**DESCRIPTION OF THE TASK**
Write out every line of the records below with "px" swapped for "pixels" throughout, changing nothing else. Leave the picture lines out of your answer.

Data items
::::::::::
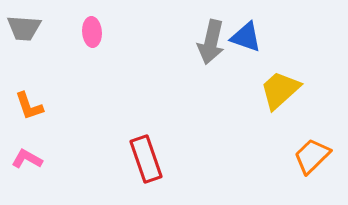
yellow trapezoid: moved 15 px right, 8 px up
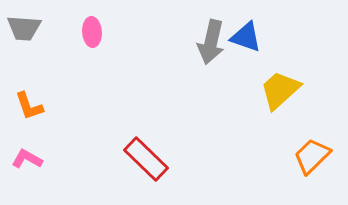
red rectangle: rotated 27 degrees counterclockwise
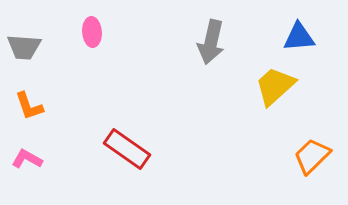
gray trapezoid: moved 19 px down
blue triangle: moved 53 px right; rotated 24 degrees counterclockwise
yellow trapezoid: moved 5 px left, 4 px up
red rectangle: moved 19 px left, 10 px up; rotated 9 degrees counterclockwise
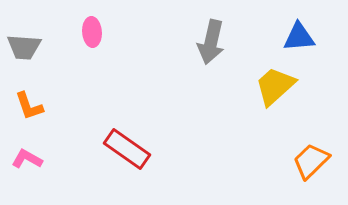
orange trapezoid: moved 1 px left, 5 px down
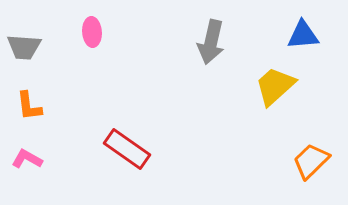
blue triangle: moved 4 px right, 2 px up
orange L-shape: rotated 12 degrees clockwise
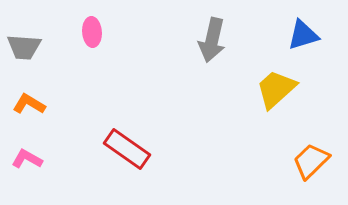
blue triangle: rotated 12 degrees counterclockwise
gray arrow: moved 1 px right, 2 px up
yellow trapezoid: moved 1 px right, 3 px down
orange L-shape: moved 2 px up; rotated 128 degrees clockwise
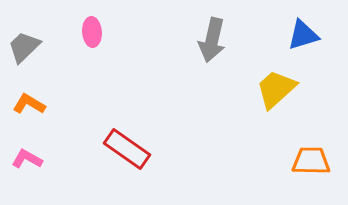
gray trapezoid: rotated 132 degrees clockwise
orange trapezoid: rotated 45 degrees clockwise
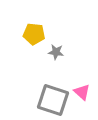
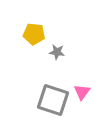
gray star: moved 1 px right
pink triangle: rotated 24 degrees clockwise
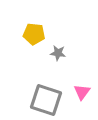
gray star: moved 1 px right, 1 px down
gray square: moved 7 px left
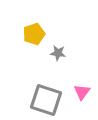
yellow pentagon: rotated 25 degrees counterclockwise
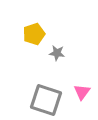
gray star: moved 1 px left
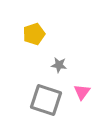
gray star: moved 2 px right, 12 px down
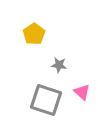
yellow pentagon: rotated 15 degrees counterclockwise
pink triangle: rotated 24 degrees counterclockwise
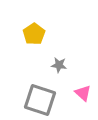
pink triangle: moved 1 px right, 1 px down
gray square: moved 6 px left
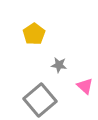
pink triangle: moved 2 px right, 7 px up
gray square: rotated 32 degrees clockwise
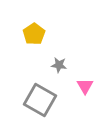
pink triangle: rotated 18 degrees clockwise
gray square: rotated 20 degrees counterclockwise
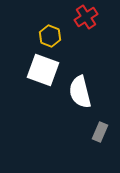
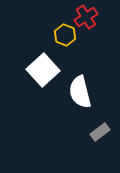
yellow hexagon: moved 15 px right, 1 px up
white square: rotated 28 degrees clockwise
gray rectangle: rotated 30 degrees clockwise
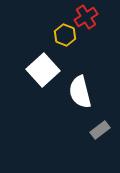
gray rectangle: moved 2 px up
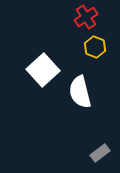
yellow hexagon: moved 30 px right, 12 px down
gray rectangle: moved 23 px down
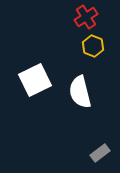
yellow hexagon: moved 2 px left, 1 px up
white square: moved 8 px left, 10 px down; rotated 16 degrees clockwise
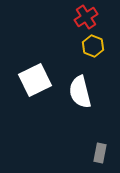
gray rectangle: rotated 42 degrees counterclockwise
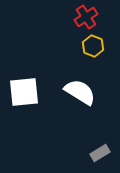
white square: moved 11 px left, 12 px down; rotated 20 degrees clockwise
white semicircle: rotated 136 degrees clockwise
gray rectangle: rotated 48 degrees clockwise
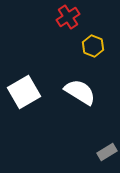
red cross: moved 18 px left
white square: rotated 24 degrees counterclockwise
gray rectangle: moved 7 px right, 1 px up
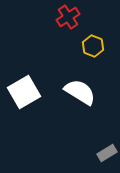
gray rectangle: moved 1 px down
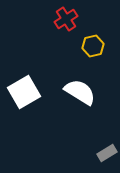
red cross: moved 2 px left, 2 px down
yellow hexagon: rotated 25 degrees clockwise
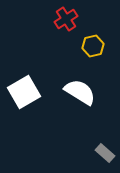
gray rectangle: moved 2 px left; rotated 72 degrees clockwise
::::::::::
**TASK ANSWER**
yellow trapezoid: moved 15 pixels right, 8 pixels up
red rectangle: rotated 27 degrees counterclockwise
gray trapezoid: moved 19 pixels down
blue triangle: moved 53 pixels right; rotated 24 degrees counterclockwise
yellow trapezoid: moved 5 pixels left, 4 pixels up
red rectangle: moved 19 pixels left, 10 pixels up; rotated 9 degrees counterclockwise
orange trapezoid: moved 1 pixels left, 5 pixels down
blue triangle: moved 4 pixels right, 2 pixels up
orange L-shape: rotated 12 degrees clockwise
blue triangle: rotated 12 degrees counterclockwise
gray arrow: moved 1 pixels right, 2 pixels up
yellow trapezoid: moved 1 pixels right, 3 pixels down
orange L-shape: moved 2 pixels up; rotated 128 degrees clockwise
gray trapezoid: rotated 132 degrees clockwise
orange trapezoid: rotated 45 degrees clockwise
gray star: moved 1 pixels right
pink triangle: rotated 24 degrees clockwise
gray star: moved 1 pixels right, 1 pixels down
gray square: moved 7 pixels left
yellow pentagon: rotated 25 degrees counterclockwise
gray star: moved 1 pixels left
gray star: moved 2 pixels right, 12 pixels down
yellow pentagon: rotated 15 degrees counterclockwise
pink triangle: rotated 24 degrees counterclockwise
pink triangle: moved 1 pixels right, 1 pixels down
gray square: moved 6 pixels left
pink triangle: moved 2 pixels right, 7 pixels up
gray square: rotated 32 degrees clockwise
pink triangle: rotated 18 degrees clockwise
gray square: rotated 20 degrees counterclockwise
yellow hexagon: moved 15 pixels right, 1 pixels up
white square: rotated 28 degrees clockwise
gray rectangle: rotated 30 degrees clockwise
gray rectangle: moved 2 pixels up
yellow hexagon: moved 30 pixels right, 12 pixels down
gray rectangle: moved 23 pixels down
yellow hexagon: moved 2 pixels left, 1 pixels up
white square: moved 8 pixels left, 10 pixels down; rotated 16 degrees clockwise
gray rectangle: rotated 42 degrees counterclockwise
white square: moved 11 pixels left, 12 pixels down; rotated 20 degrees clockwise
white semicircle: rotated 136 degrees clockwise
gray rectangle: rotated 48 degrees clockwise
red cross: moved 18 pixels left
white square: rotated 24 degrees counterclockwise
gray rectangle: moved 7 pixels right, 1 pixels up
gray rectangle: moved 1 pixels down
red cross: moved 2 pixels left, 2 pixels down
yellow hexagon: rotated 25 degrees clockwise
gray rectangle: moved 2 pixels left; rotated 72 degrees clockwise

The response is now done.